───── DATASET ROWS ─────
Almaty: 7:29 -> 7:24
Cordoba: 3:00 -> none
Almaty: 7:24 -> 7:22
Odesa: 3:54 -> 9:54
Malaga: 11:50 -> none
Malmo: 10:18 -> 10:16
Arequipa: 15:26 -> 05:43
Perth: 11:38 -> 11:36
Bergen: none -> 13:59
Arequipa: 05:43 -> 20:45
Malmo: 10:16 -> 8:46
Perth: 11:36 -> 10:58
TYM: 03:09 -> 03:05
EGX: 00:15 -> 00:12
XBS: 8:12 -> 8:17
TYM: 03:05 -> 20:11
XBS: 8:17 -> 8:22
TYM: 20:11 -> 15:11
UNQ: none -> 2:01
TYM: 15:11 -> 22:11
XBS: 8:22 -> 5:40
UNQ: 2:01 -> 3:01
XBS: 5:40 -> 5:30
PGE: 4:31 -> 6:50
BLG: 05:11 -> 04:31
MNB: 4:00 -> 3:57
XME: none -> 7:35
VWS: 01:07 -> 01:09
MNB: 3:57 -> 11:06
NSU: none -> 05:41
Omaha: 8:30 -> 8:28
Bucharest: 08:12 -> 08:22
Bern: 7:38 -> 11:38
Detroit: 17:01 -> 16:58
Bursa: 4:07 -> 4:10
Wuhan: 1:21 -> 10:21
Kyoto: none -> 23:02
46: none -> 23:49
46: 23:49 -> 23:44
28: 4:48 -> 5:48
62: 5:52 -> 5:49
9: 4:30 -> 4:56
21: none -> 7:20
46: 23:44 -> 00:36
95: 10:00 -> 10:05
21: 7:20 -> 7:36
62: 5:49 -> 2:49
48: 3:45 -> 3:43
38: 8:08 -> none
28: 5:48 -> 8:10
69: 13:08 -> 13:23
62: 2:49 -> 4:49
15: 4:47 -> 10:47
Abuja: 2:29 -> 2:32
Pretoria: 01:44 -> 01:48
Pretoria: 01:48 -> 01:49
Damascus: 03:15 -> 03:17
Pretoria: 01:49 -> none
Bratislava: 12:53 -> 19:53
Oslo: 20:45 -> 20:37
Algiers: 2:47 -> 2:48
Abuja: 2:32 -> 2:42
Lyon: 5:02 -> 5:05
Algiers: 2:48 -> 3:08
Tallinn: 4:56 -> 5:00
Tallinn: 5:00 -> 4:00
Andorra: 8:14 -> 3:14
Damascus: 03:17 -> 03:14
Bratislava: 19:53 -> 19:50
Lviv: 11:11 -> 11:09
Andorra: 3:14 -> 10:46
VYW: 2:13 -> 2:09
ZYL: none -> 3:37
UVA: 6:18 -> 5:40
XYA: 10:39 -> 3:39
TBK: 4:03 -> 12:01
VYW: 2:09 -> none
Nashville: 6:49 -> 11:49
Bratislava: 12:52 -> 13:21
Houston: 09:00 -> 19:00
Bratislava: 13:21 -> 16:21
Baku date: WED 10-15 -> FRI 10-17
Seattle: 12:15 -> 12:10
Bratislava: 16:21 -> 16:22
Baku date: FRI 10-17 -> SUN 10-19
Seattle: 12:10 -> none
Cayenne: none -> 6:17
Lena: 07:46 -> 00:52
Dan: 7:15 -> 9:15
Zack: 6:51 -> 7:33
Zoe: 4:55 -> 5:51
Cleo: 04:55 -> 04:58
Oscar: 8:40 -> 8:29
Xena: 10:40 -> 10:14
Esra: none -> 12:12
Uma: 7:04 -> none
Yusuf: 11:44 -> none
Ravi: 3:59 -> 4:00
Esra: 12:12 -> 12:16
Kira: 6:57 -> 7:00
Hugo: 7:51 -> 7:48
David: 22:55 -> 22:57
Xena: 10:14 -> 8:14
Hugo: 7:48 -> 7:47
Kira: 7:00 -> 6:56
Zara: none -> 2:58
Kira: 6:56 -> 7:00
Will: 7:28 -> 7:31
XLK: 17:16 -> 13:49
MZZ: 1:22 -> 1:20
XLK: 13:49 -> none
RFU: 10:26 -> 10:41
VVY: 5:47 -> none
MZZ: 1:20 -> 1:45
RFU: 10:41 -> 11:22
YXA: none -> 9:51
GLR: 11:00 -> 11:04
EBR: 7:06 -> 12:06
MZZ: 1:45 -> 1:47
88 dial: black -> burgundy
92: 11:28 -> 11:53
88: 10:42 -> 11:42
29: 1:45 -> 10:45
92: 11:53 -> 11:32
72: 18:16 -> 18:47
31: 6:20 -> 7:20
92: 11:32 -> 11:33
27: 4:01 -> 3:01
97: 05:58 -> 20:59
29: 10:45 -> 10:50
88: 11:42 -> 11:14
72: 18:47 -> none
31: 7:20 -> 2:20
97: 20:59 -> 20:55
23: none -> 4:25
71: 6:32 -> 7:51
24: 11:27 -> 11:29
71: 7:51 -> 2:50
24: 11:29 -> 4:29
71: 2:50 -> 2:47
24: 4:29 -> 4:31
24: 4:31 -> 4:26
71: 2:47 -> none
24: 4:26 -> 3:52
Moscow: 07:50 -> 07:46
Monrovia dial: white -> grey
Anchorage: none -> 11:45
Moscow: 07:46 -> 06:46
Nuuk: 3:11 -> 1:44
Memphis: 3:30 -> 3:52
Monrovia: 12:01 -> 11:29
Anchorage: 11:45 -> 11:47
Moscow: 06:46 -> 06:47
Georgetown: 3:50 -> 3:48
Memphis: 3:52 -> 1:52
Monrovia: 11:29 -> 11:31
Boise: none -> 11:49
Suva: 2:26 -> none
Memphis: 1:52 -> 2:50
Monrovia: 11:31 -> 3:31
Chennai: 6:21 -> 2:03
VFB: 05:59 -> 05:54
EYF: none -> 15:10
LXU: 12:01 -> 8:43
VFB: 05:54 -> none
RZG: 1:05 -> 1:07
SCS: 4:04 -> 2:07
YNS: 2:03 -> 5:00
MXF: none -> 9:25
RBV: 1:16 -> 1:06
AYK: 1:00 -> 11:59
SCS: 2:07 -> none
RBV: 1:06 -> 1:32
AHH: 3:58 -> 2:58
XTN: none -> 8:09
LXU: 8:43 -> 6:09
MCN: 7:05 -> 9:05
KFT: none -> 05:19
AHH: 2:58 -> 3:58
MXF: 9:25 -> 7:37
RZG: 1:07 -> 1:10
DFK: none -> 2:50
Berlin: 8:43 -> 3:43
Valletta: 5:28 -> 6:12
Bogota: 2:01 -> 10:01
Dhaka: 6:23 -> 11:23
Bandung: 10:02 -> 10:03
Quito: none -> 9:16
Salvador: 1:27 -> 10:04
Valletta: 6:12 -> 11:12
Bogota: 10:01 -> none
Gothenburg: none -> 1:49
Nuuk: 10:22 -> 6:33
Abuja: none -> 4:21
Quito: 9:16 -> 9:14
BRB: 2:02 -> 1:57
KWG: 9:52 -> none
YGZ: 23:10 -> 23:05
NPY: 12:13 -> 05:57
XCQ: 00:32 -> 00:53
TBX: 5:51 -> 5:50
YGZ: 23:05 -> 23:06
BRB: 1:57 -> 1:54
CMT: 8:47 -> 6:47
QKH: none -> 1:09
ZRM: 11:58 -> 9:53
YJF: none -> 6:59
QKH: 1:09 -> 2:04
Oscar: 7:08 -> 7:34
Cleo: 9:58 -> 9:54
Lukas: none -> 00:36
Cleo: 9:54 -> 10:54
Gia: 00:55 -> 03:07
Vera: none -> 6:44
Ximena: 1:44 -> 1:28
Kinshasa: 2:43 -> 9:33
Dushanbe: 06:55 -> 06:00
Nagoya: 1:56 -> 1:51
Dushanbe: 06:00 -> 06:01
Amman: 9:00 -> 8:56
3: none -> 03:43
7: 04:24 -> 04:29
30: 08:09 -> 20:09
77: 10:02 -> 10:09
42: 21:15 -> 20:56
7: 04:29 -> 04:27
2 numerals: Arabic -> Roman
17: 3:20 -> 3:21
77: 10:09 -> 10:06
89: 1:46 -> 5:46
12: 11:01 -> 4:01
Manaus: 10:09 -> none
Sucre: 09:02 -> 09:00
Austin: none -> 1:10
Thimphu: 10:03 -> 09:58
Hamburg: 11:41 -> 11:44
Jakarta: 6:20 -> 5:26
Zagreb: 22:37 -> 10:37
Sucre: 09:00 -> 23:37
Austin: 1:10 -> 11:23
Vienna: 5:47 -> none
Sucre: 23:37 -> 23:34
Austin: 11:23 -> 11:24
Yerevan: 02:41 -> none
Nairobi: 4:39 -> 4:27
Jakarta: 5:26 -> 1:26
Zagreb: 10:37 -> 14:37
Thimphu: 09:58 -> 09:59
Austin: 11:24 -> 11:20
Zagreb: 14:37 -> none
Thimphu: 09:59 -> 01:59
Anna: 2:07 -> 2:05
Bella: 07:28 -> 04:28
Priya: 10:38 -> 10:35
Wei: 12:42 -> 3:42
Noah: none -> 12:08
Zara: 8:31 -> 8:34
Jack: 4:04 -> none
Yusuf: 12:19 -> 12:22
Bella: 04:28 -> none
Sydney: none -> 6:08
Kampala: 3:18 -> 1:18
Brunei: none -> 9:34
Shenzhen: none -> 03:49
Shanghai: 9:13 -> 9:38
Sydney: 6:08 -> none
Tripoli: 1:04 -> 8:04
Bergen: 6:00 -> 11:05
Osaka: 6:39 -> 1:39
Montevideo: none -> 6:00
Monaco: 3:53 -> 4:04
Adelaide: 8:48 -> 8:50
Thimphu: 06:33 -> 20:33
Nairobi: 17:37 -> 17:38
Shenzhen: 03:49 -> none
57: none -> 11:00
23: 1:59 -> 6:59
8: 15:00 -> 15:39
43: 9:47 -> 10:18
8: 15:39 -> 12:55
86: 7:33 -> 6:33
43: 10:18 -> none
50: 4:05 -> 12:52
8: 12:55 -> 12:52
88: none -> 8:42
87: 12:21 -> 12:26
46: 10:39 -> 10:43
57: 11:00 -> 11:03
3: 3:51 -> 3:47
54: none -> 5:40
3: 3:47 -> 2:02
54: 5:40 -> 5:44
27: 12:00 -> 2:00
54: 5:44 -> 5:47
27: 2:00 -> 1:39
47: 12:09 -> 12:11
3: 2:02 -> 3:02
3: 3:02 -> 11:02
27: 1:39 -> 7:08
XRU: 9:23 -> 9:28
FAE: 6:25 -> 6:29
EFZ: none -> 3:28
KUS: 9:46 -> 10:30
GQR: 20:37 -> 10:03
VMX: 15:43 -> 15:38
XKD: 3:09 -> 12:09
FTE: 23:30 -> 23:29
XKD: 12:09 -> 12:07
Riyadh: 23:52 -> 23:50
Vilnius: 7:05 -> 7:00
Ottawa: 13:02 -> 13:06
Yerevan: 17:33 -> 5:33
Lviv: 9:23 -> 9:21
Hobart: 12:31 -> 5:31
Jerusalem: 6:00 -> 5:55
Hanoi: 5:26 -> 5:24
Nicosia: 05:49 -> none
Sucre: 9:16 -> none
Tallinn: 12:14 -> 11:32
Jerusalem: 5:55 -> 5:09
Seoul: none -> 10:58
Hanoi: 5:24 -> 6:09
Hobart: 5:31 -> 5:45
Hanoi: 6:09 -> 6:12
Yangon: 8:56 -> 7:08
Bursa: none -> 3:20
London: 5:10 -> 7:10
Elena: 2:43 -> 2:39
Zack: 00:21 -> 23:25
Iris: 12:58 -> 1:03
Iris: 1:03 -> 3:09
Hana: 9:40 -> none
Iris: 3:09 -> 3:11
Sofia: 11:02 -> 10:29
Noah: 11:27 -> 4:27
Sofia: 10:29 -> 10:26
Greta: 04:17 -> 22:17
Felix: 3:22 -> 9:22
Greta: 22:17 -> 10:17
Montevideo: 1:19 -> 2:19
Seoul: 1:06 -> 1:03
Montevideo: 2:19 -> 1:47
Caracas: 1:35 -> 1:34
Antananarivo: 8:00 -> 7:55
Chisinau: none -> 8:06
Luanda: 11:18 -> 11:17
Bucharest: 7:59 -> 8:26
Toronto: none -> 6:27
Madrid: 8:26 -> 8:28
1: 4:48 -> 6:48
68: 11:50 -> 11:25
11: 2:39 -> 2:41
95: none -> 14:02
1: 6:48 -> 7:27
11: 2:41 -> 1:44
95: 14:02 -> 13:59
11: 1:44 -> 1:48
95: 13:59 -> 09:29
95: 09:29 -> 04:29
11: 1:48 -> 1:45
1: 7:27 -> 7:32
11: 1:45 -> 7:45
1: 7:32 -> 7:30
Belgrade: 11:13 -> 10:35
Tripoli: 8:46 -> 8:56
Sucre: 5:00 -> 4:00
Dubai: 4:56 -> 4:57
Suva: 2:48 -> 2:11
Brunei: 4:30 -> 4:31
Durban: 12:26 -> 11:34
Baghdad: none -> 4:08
─────
*EXERCISE INSTRUCTIONS*.
Reproduce the records word for word, starting at the first line and ending at the line that contains "XME: none -> 7:35", with both of those lines included.

*EXERCISE RESULT*.
Almaty: 7:29 -> 7:24
Cordoba: 3:00 -> none
Almaty: 7:24 -> 7:22
Odesa: 3:54 -> 9:54
Malaga: 11:50 -> none
Malmo: 10:18 -> 10:16
Arequipa: 15:26 -> 05:43
Perth: 11:38 -> 11:36
Bergen: none -> 13:59
Arequipa: 05:43 -> 20:45
Malmo: 10:16 -> 8:46
Perth: 11:36 -> 10:58
TYM: 03:09 -> 03:05
EGX: 00:15 -> 00:12
XBS: 8:12 -> 8:17
TYM: 03:05 -> 20:11
XBS: 8:17 -> 8:22
TYM: 20:11 -> 15:11
UNQ: none -> 2:01
TYM: 15:11 -> 22:11
XBS: 8:22 -> 5:40
UNQ: 2:01 -> 3:01
XBS: 5:40 -> 5:30
PGE: 4:31 -> 6:50
BLG: 05:11 -> 04:31
MNB: 4:00 -> 3:57
XME: none -> 7:35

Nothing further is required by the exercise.